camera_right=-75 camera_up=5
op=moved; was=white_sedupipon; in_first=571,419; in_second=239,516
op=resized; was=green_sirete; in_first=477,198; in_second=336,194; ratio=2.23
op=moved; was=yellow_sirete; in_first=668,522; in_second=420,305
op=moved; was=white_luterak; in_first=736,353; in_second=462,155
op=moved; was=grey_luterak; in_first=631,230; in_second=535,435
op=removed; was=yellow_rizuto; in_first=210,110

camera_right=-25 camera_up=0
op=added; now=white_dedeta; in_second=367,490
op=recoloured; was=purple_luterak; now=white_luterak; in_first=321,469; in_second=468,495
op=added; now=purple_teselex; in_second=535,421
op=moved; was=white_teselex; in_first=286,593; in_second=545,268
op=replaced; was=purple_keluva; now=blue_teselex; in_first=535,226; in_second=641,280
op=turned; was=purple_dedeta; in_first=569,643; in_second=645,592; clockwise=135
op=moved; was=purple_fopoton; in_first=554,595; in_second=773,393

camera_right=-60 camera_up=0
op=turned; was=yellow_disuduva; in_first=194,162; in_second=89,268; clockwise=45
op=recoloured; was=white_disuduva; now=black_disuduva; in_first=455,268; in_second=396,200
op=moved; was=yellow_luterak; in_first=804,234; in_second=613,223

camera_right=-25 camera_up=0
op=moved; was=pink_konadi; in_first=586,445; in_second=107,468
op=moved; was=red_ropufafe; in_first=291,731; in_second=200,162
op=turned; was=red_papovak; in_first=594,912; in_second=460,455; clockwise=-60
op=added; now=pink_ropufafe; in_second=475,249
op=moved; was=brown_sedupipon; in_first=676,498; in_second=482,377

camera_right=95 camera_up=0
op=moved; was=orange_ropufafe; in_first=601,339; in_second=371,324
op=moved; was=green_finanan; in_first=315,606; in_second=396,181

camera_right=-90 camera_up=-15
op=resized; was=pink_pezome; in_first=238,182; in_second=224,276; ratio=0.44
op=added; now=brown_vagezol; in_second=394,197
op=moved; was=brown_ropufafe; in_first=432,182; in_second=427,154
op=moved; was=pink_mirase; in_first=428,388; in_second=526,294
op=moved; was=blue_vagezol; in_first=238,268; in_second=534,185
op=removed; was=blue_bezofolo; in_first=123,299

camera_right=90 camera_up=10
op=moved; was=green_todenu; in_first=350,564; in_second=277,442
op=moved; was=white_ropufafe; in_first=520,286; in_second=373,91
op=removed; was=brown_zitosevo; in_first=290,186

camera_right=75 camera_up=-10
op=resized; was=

------

Exercise brief: Retype all of the data shown above, word for word.

Finished task:
camera_right=-75 camera_up=5
op=moved; was=white_sedupipon; in_first=571,419; in_second=239,516
op=resized; was=green_sirete; in_first=477,198; in_second=336,194; ratio=2.23
op=moved; was=yellow_sirete; in_first=668,522; in_second=420,305
op=moved; was=white_luterak; in_first=736,353; in_second=462,155
op=moved; was=grey_luterak; in_first=631,230; in_second=535,435
op=removed; was=yellow_rizuto; in_first=210,110

camera_right=-25 camera_up=0
op=added; now=white_dedeta; in_second=367,490
op=recoloured; was=purple_luterak; now=white_luterak; in_first=321,469; in_second=468,495
op=added; now=purple_teselex; in_second=535,421
op=moved; was=white_teselex; in_first=286,593; in_second=545,268
op=replaced; was=purple_keluva; now=blue_teselex; in_first=535,226; in_second=641,280
op=turned; was=purple_dedeta; in_first=569,643; in_second=645,592; clockwise=135
op=moved; was=purple_fopoton; in_first=554,595; in_second=773,393

camera_right=-60 camera_up=0
op=turned; was=yellow_disuduva; in_first=194,162; in_second=89,268; clockwise=45
op=recoloured; was=white_disuduva; now=black_disuduva; in_first=455,268; in_second=396,200
op=moved; was=yellow_luterak; in_first=804,234; in_second=613,223

camera_right=-25 camera_up=0
op=moved; was=pink_konadi; in_first=586,445; in_second=107,468
op=moved; was=red_ropufafe; in_first=291,731; in_second=200,162
op=turned; was=red_papovak; in_first=594,912; in_second=460,455; clockwise=-60
op=added; now=pink_ropufafe; in_second=475,249
op=moved; was=brown_sedupipon; in_first=676,498; in_second=482,377

camera_right=95 camera_up=0
op=moved; was=orange_ropufafe; in_first=601,339; in_second=371,324
op=moved; was=green_finanan; in_first=315,606; in_second=396,181

camera_right=-90 camera_up=-15
op=resized; was=pink_pezome; in_first=238,182; in_second=224,276; ratio=0.44
op=added; now=brown_vagezol; in_second=394,197
op=moved; was=brown_ropufafe; in_first=432,182; in_second=427,154
op=moved; was=pink_mirase; in_first=428,388; in_second=526,294
op=moved; was=blue_vagezol; in_first=238,268; in_second=534,185
op=removed; was=blue_bezofolo; in_first=123,299

camera_right=90 camera_up=10
op=moved; was=green_todenu; in_first=350,564; in_second=277,442
op=moved; was=white_ropufafe; in_first=520,286; in_second=373,91
op=removed; was=brown_zitosevo; in_first=290,186

camera_right=75 camera_up=-10
op=resized; was=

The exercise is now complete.